Type the listing below out again exactly. No images.

-- MATERIAL PROVIDED --
---*---
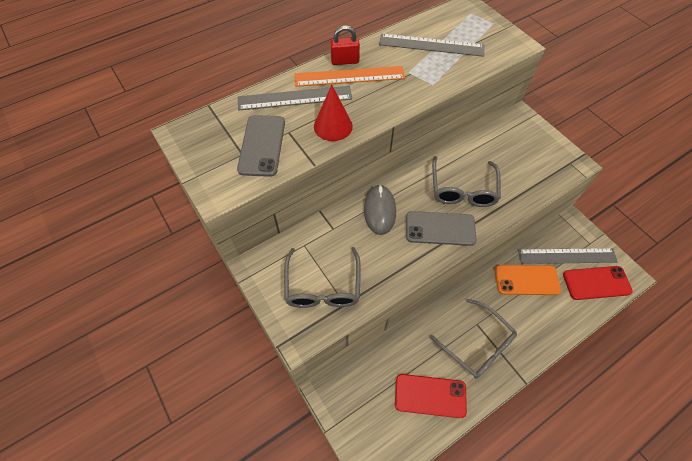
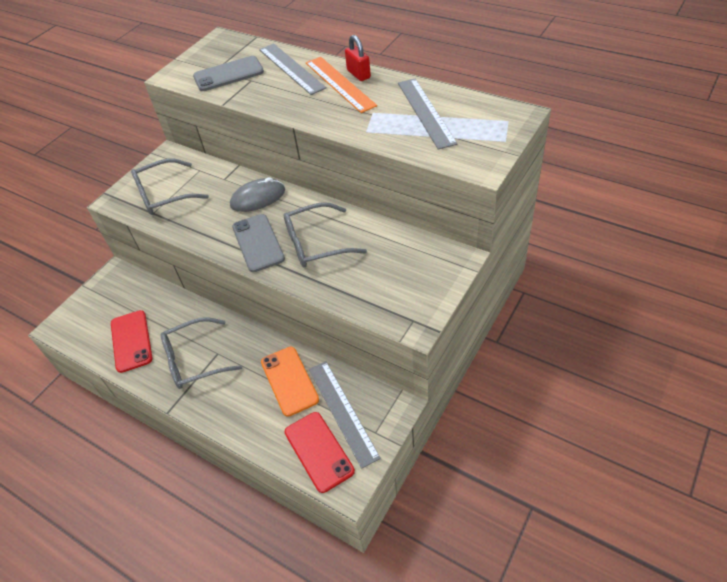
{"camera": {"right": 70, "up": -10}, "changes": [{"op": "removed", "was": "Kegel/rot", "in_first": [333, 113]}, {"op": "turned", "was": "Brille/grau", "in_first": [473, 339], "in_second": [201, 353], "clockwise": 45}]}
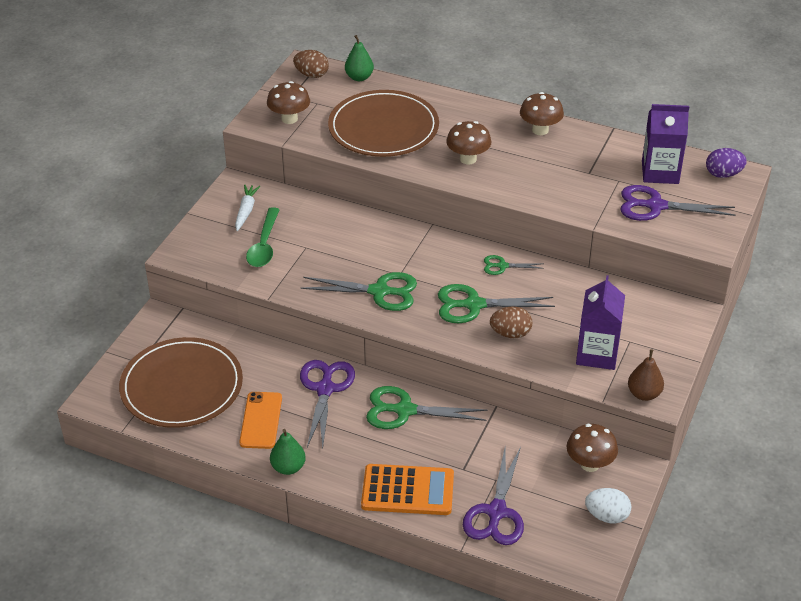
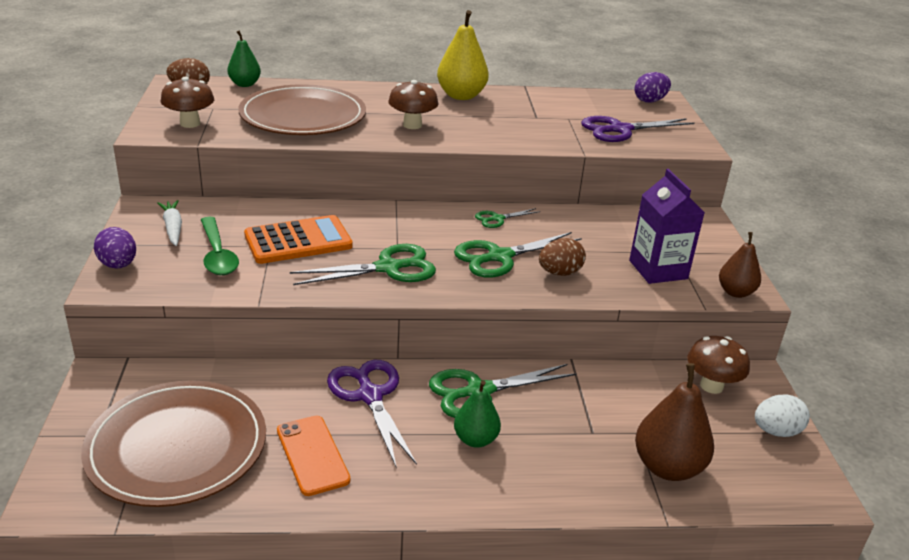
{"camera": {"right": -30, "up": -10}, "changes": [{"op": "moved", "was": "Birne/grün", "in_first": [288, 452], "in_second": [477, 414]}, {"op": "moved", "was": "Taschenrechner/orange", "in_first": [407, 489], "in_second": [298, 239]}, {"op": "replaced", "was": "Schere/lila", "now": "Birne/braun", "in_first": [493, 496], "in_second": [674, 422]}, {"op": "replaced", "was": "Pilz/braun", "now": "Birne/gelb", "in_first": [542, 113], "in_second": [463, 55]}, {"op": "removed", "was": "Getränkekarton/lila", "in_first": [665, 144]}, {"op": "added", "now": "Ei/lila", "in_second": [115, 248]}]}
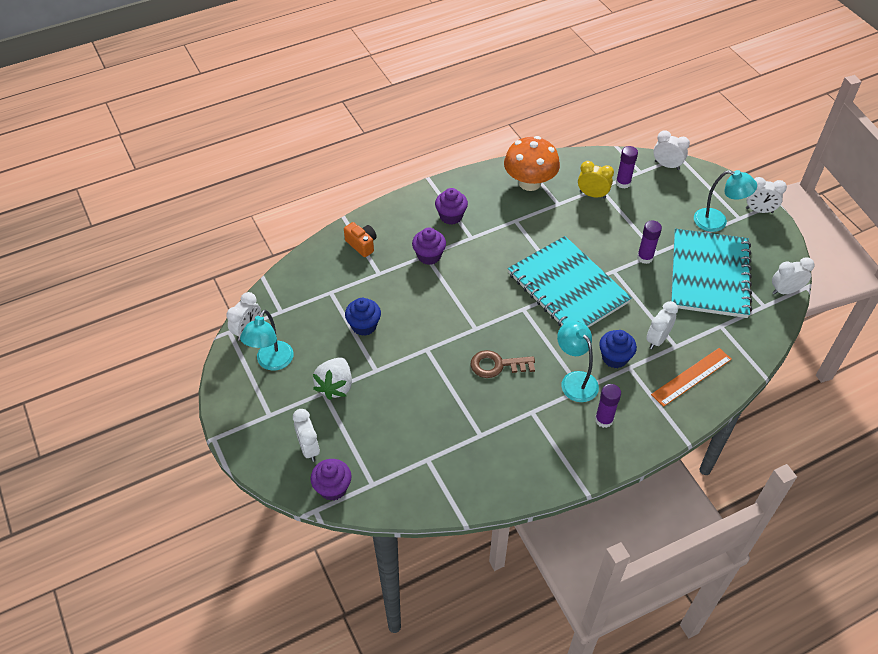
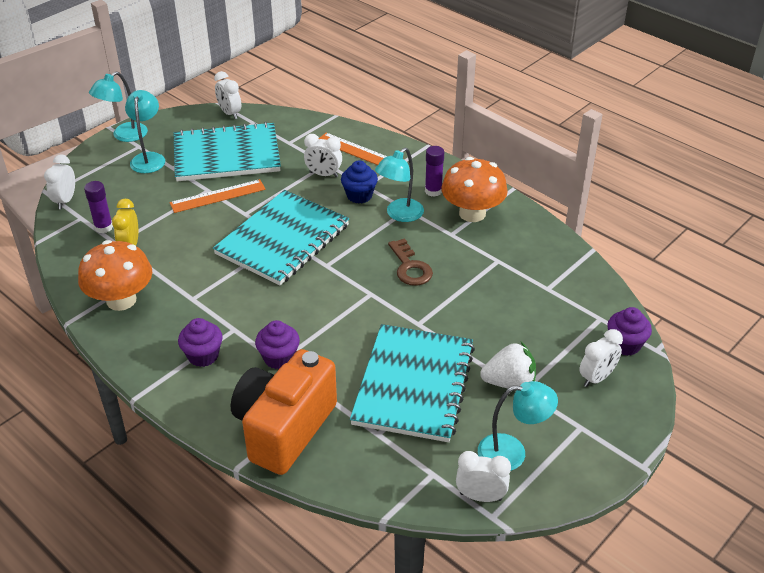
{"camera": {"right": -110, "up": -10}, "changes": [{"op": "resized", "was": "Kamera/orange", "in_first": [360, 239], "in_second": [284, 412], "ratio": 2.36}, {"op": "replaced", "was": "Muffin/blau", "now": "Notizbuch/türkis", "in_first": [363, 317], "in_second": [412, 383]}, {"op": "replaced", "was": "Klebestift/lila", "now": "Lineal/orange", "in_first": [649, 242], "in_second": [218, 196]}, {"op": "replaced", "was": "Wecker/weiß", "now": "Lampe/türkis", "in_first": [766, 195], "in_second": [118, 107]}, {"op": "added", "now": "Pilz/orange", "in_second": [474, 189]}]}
---*---
-- OUTPUT FOR THIS EXERCISE --
{"camera": {"right": 70, "up": -10}, "changes": [{"op": "removed", "was": "Kegel/rot", "in_first": [333, 113]}, {"op": "turned", "was": "Brille/grau", "in_first": [473, 339], "in_second": [201, 353], "clockwise": 45}]}
{"camera": {"right": -30, "up": -10}, "changes": [{"op": "moved", "was": "Birne/grün", "in_first": [288, 452], "in_second": [477, 414]}, {"op": "moved", "was": "Taschenrechner/orange", "in_first": [407, 489], "in_second": [298, 239]}, {"op": "replaced", "was": "Schere/lila", "now": "Birne/braun", "in_first": [493, 496], "in_second": [674, 422]}, {"op": "replaced", "was": "Pilz/braun", "now": "Birne/gelb", "in_first": [542, 113], "in_second": [463, 55]}, {"op": "removed", "was": "Getränkekarton/lila", "in_first": [665, 144]}, {"op": "added", "now": "Ei/lila", "in_second": [115, 248]}]}
{"camera": {"right": -110, "up": -10}, "changes": [{"op": "resized", "was": "Kamera/orange", "in_first": [360, 239], "in_second": [284, 412], "ratio": 2.36}, {"op": "replaced", "was": "Muffin/blau", "now": "Notizbuch/türkis", "in_first": [363, 317], "in_second": [412, 383]}, {"op": "replaced", "was": "Klebestift/lila", "now": "Lineal/orange", "in_first": [649, 242], "in_second": [218, 196]}, {"op": "replaced", "was": "Wecker/weiß", "now": "Lampe/türkis", "in_first": [766, 195], "in_second": [118, 107]}, {"op": "added", "now": "Pilz/orange", "in_second": [474, 189]}]}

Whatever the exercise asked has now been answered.